The entries that follow must be given again exactly, with the pictures excluded.
======== Dataset entries ========
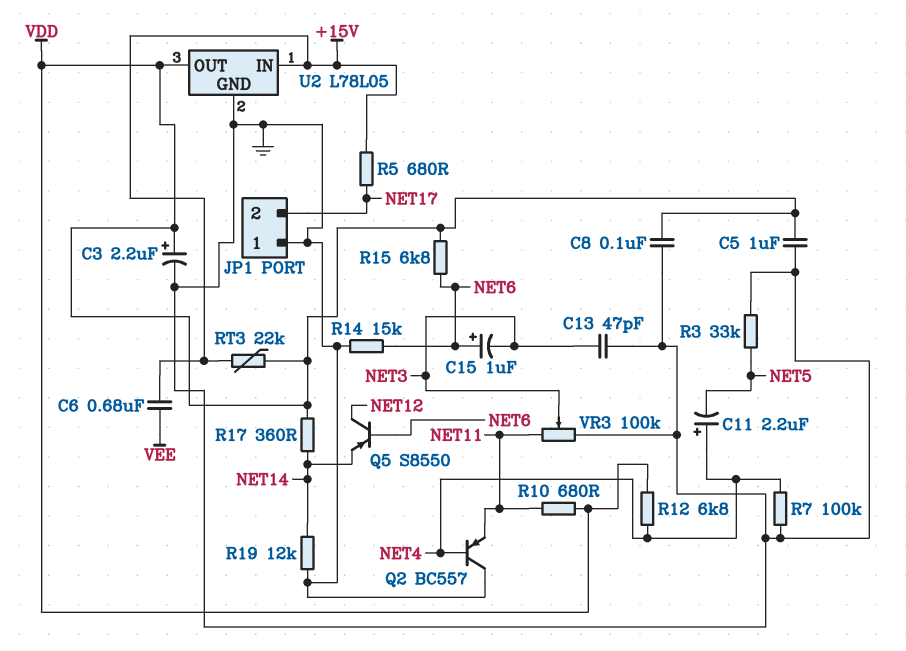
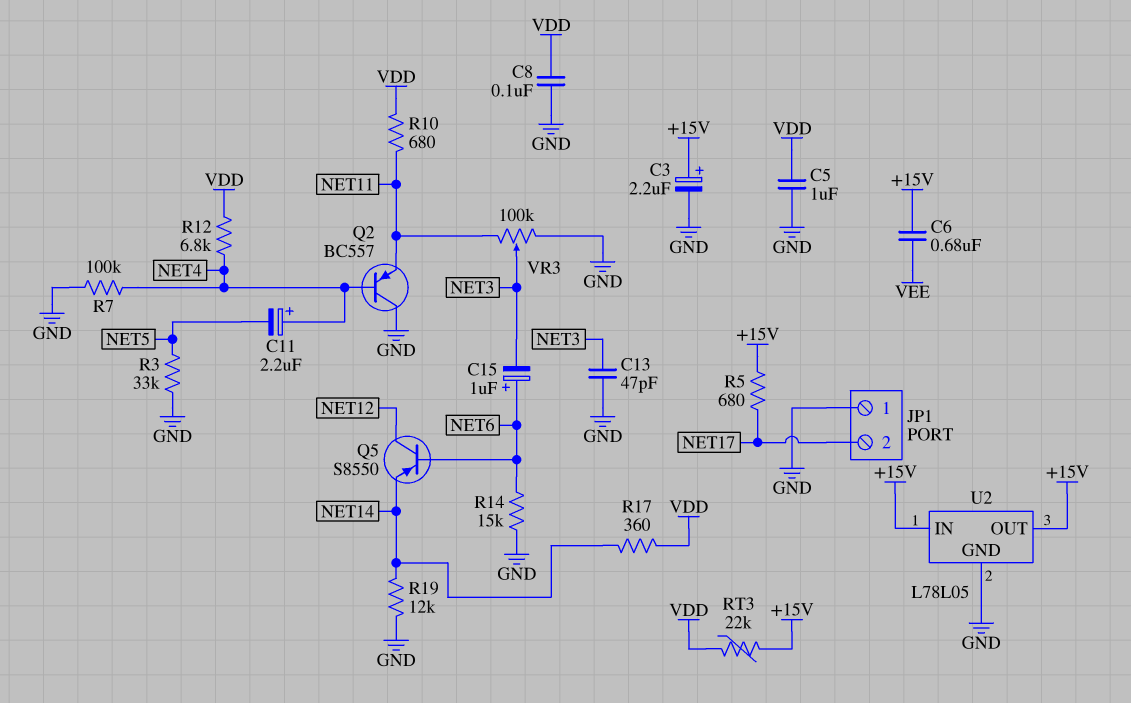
C3: 2.2uF (plus VDD, minus GND) -> 2.2uF (plus +15V, minus GND)
R15: 6.8k (NET6, VDD) -> none
U2 pin OUT: VDD -> +15V

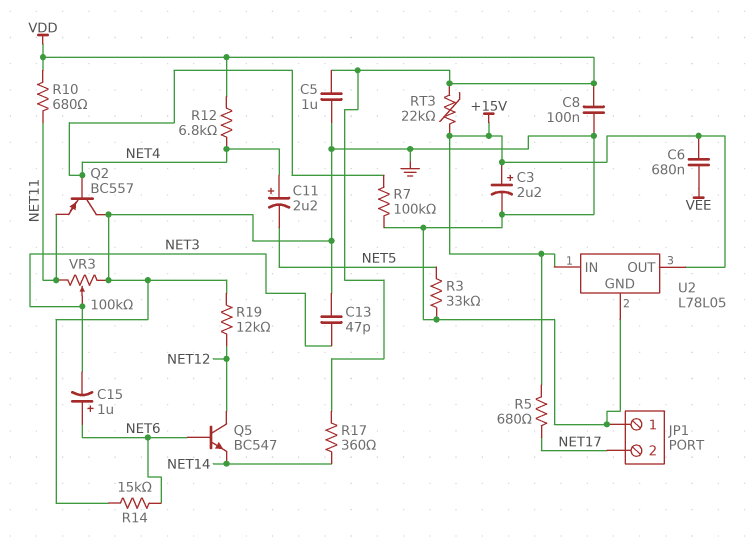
Q5: PNP S8550 (B NET6, C NET12, E NET14) -> NPN BC547 (B NET6, C NET12, E NET14)
R19: 12k (GND, NET14) -> 12k (GND, NET12)

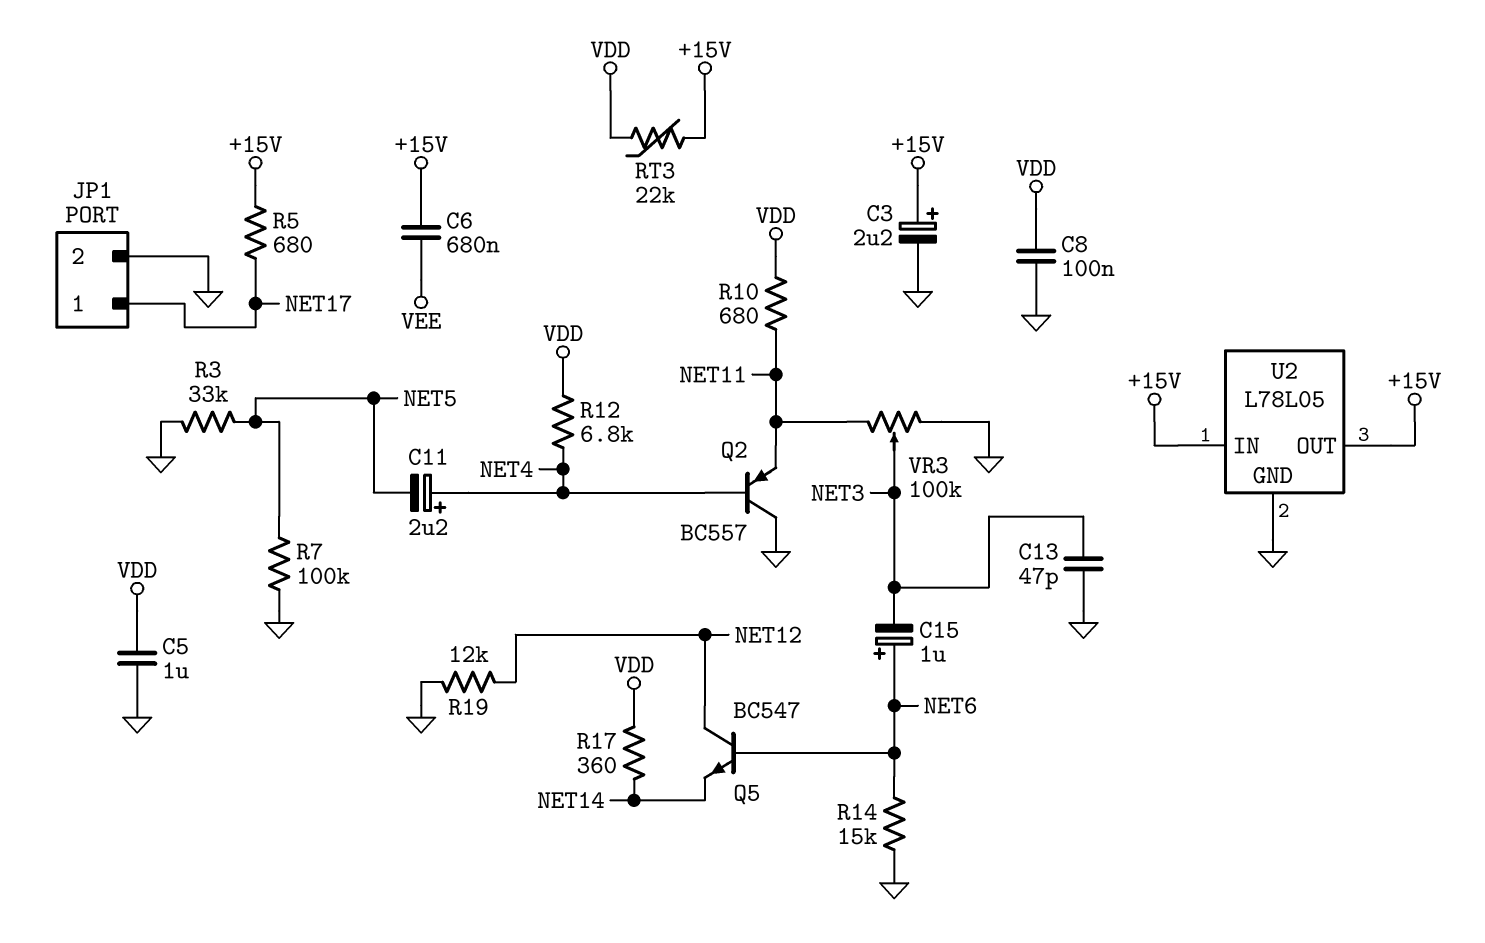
JP1 pin 1: GND -> NET17
JP1 pin 2: NET17 -> GND
R7: 100k (GND, NET4) -> 100k (GND, NET5)

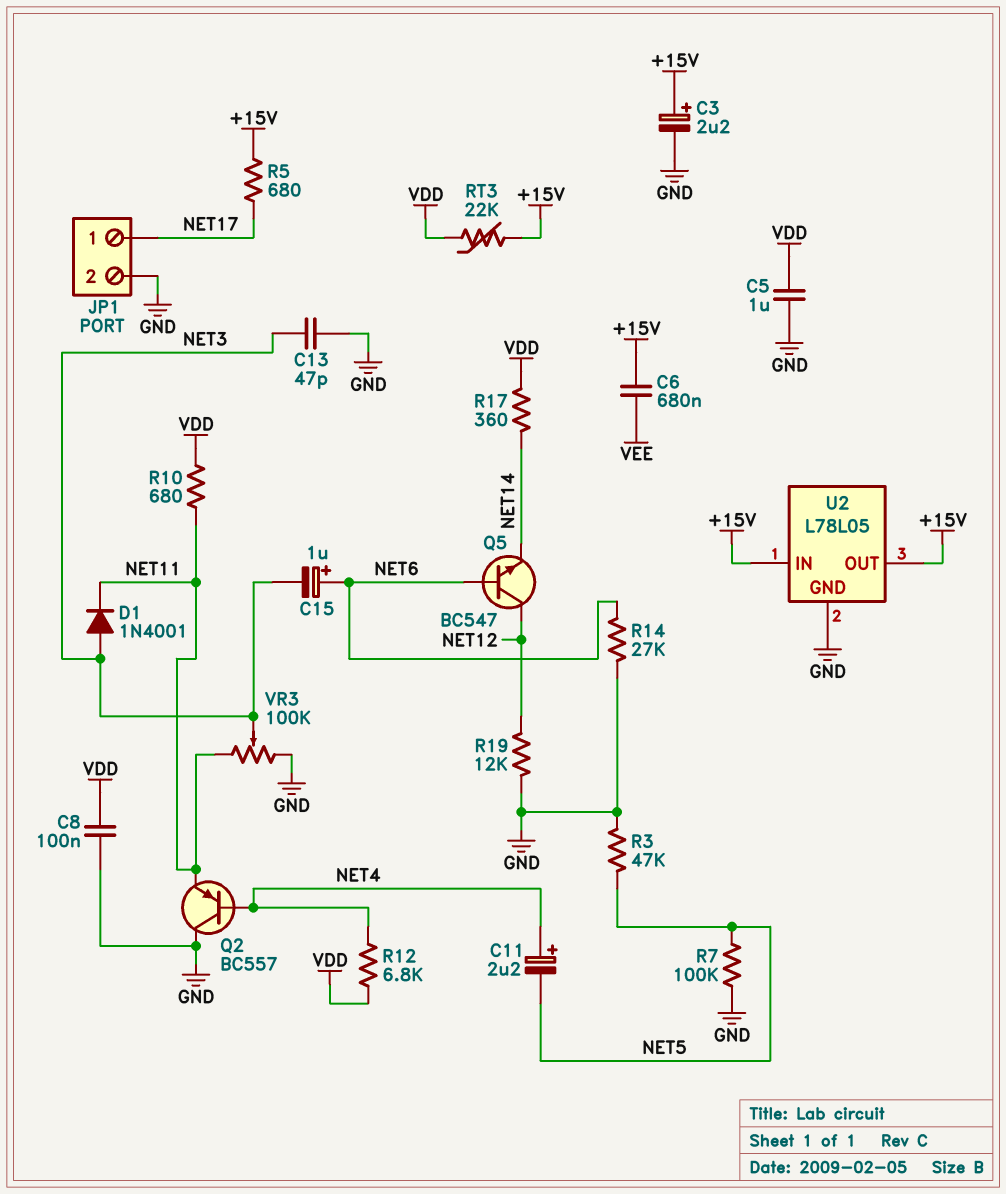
D1: none -> diode 1N4001 (A NET3, K NET11)
R3: 33k (GND, NET5) -> 47k (GND, NET5)
R14: 15k (GND, NET6) -> 27k (GND, NET6)

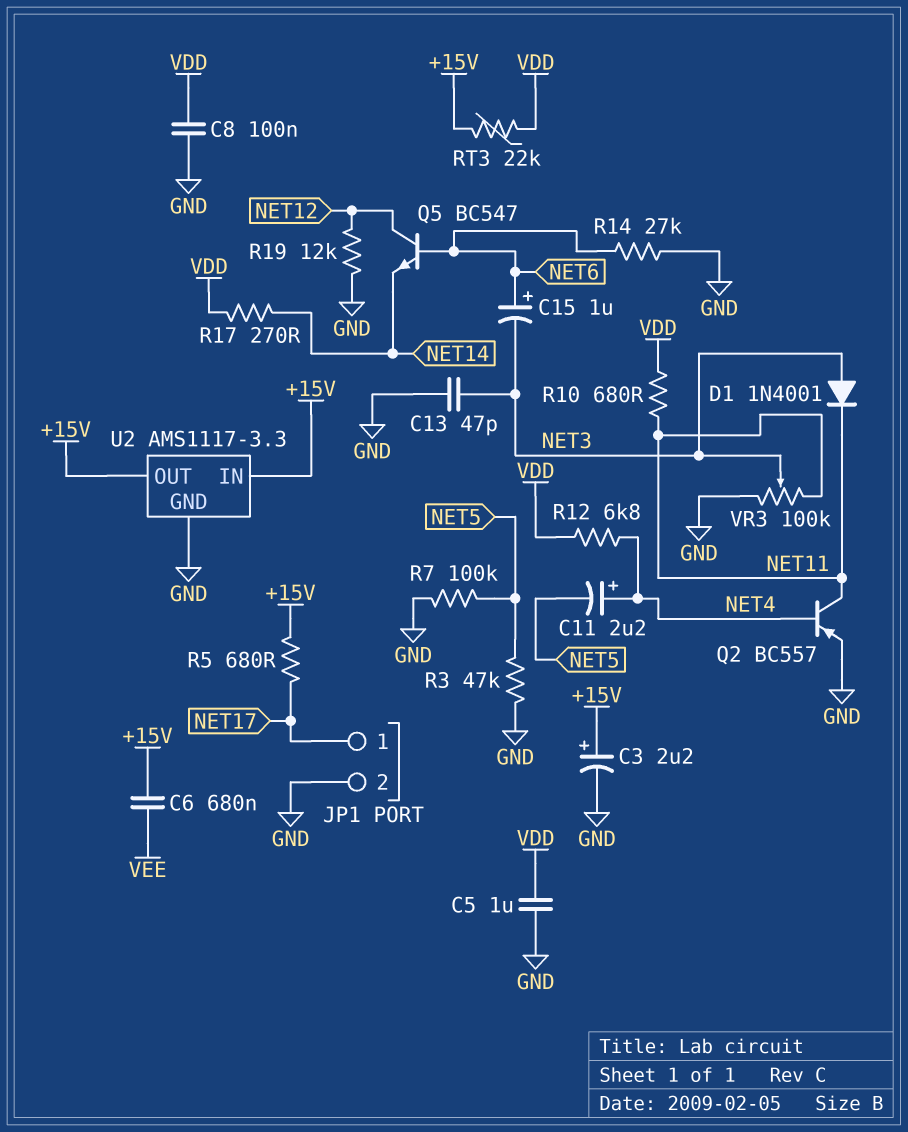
Q2: PNP BC557 (B NET4, C GND, E NET11) -> PNP BC557 (B NET4, C NET11, E GND)
R17: 360 (NET14, VDD) -> 270 (NET14, VDD)
U2: L78L05 -> AMS1117-3.3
========
Problem solution -
C3: 2.2uF (plus VDD, minus GND) -> 2.2uF (plus +15V, minus GND)
R15: 6.8k (NET6, VDD) -> none
U2 pin OUT: VDD -> +15V

Q5: PNP S8550 (B NET6, C NET12, E NET14) -> NPN BC547 (B NET6, C NET12, E NET14)
R19: 12k (GND, NET14) -> 12k (GND, NET12)

JP1 pin 1: GND -> NET17
JP1 pin 2: NET17 -> GND
R7: 100k (GND, NET4) -> 100k (GND, NET5)

D1: none -> diode 1N4001 (A NET3, K NET11)
R3: 33k (GND, NET5) -> 47k (GND, NET5)
R14: 15k (GND, NET6) -> 27k (GND, NET6)

Q2: PNP BC557 (B NET4, C GND, E NET11) -> PNP BC557 (B NET4, C NET11, E GND)
R17: 360 (NET14, VDD) -> 270 (NET14, VDD)
U2: L78L05 -> AMS1117-3.3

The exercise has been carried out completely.